Start of RECORDS

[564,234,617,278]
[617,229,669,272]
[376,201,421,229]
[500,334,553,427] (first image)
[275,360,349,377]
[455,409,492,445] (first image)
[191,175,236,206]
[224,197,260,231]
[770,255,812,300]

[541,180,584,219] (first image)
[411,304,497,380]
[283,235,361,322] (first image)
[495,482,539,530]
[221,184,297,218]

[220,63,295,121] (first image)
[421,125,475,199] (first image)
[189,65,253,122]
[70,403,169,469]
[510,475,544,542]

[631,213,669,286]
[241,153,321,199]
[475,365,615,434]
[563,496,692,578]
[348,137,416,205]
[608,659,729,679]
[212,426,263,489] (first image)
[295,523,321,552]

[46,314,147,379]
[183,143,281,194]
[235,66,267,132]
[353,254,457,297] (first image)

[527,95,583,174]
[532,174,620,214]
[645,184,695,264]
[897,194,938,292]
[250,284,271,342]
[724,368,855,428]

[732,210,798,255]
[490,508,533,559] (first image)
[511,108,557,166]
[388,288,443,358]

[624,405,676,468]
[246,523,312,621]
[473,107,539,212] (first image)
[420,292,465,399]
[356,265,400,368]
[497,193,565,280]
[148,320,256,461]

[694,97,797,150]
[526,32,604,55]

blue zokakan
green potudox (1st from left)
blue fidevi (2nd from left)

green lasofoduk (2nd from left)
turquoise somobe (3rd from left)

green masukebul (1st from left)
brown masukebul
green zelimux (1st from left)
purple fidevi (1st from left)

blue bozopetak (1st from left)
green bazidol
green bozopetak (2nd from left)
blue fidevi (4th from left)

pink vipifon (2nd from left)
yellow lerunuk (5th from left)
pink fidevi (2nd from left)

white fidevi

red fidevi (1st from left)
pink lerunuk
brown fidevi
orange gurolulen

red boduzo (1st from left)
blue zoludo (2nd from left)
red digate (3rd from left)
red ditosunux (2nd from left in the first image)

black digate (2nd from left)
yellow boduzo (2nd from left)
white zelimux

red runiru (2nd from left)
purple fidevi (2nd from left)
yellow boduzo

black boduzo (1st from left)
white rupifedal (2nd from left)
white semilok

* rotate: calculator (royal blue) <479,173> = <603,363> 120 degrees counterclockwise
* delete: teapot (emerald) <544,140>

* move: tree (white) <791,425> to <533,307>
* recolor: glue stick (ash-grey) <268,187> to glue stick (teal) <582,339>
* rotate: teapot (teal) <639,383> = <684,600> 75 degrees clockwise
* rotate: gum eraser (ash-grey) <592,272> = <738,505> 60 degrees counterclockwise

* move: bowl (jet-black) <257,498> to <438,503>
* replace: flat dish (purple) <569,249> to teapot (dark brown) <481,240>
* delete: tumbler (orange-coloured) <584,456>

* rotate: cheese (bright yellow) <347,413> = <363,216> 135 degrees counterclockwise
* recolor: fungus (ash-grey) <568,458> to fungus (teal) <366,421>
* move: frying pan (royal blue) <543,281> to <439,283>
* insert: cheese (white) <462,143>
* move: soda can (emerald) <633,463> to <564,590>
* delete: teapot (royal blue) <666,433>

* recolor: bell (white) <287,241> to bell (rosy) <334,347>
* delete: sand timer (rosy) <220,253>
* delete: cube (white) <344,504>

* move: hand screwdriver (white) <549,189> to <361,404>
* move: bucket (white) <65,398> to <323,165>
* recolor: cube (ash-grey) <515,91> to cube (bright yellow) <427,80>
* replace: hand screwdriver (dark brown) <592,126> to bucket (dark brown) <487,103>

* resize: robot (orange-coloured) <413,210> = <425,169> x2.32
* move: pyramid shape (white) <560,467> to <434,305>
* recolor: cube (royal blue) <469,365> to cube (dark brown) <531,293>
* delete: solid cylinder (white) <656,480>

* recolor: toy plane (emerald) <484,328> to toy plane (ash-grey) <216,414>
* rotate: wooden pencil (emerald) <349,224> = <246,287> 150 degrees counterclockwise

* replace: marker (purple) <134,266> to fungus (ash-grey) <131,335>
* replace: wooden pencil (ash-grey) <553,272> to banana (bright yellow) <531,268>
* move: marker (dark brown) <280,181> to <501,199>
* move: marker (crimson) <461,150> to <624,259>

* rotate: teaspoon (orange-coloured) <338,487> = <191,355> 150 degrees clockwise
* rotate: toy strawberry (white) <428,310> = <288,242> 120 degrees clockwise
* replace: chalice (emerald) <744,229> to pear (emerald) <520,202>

End of RECORDS

» WHAT TO DO
Scan the lines above for "green bazidol" and for "120 degrees counterclockwise". Repeat exactly the line holding each of them and every line in between.

» FINISHED EXERCISE
green bazidol
green bozopetak (2nd from left)
blue fidevi (4th from left)

pink vipifon (2nd from left)
yellow lerunuk (5th from left)
pink fidevi (2nd from left)

white fidevi

red fidevi (1st from left)
pink lerunuk
brown fidevi
orange gurolulen

red boduzo (1st from left)
blue zoludo (2nd from left)
red digate (3rd from left)
red ditosunux (2nd from left in the first image)

black digate (2nd from left)
yellow boduzo (2nd from left)
white zelimux

red runiru (2nd from left)
purple fidevi (2nd from left)
yellow boduzo

black boduzo (1st from left)
white rupifedal (2nd from left)
white semilok

* rotate: calculator (royal blue) <479,173> = <603,363> 120 degrees counterclockwise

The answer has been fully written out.